TASK DETAILS: From the line containing "CN1 pin 3: GND -> W11" down to the line containing "R205: 470k (U204/IO12, VBUS) -> none" in the records below, reproduce every line exactly, ends included, and omit all others.

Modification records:
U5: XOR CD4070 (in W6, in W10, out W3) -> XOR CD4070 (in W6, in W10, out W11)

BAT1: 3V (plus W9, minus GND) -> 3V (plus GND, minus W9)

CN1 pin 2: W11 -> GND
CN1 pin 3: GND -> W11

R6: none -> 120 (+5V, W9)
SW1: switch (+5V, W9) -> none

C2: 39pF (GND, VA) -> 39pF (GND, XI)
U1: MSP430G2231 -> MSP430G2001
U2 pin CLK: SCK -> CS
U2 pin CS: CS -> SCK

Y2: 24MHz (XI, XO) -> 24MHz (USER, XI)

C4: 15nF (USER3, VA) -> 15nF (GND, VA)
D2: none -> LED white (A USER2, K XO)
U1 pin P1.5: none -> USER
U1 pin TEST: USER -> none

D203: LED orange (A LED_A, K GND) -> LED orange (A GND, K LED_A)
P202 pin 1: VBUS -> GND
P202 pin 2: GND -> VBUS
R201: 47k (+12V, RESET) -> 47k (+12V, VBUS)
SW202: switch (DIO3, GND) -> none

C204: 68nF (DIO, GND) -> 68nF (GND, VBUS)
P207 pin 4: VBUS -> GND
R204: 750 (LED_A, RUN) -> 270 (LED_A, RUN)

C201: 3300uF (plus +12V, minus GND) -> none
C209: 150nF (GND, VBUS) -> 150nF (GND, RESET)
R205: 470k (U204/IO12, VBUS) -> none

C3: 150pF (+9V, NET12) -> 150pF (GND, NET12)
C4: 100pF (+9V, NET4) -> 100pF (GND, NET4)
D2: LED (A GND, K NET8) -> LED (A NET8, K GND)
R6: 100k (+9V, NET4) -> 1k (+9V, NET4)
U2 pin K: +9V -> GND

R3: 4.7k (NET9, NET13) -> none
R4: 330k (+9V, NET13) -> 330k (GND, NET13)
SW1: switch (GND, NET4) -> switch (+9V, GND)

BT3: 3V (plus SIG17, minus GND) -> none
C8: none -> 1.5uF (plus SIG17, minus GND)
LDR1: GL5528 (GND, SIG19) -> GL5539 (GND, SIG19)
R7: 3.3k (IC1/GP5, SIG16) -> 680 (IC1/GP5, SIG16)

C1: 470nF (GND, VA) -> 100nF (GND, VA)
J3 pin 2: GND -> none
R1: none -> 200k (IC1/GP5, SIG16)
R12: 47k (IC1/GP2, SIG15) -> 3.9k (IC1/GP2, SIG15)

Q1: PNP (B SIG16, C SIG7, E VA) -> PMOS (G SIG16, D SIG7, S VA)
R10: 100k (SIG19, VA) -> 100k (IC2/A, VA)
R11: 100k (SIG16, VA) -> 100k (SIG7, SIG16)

ANSWER TO THIS TASK:
CN1 pin 3: GND -> W11

R6: none -> 120 (+5V, W9)
SW1: switch (+5V, W9) -> none

C2: 39pF (GND, VA) -> 39pF (GND, XI)
U1: MSP430G2231 -> MSP430G2001
U2 pin CLK: SCK -> CS
U2 pin CS: CS -> SCK

Y2: 24MHz (XI, XO) -> 24MHz (USER, XI)

C4: 15nF (USER3, VA) -> 15nF (GND, VA)
D2: none -> LED white (A USER2, K XO)
U1 pin P1.5: none -> USER
U1 pin TEST: USER -> none

D203: LED orange (A LED_A, K GND) -> LED orange (A GND, K LED_A)
P202 pin 1: VBUS -> GND
P202 pin 2: GND -> VBUS
R201: 47k (+12V, RESET) -> 47k (+12V, VBUS)
SW202: switch (DIO3, GND) -> none

C204: 68nF (DIO, GND) -> 68nF (GND, VBUS)
P207 pin 4: VBUS -> GND
R204: 750 (LED_A, RUN) -> 270 (LED_A, RUN)

C201: 3300uF (plus +12V, minus GND) -> none
C209: 150nF (GND, VBUS) -> 150nF (GND, RESET)
R205: 470k (U204/IO12, VBUS) -> none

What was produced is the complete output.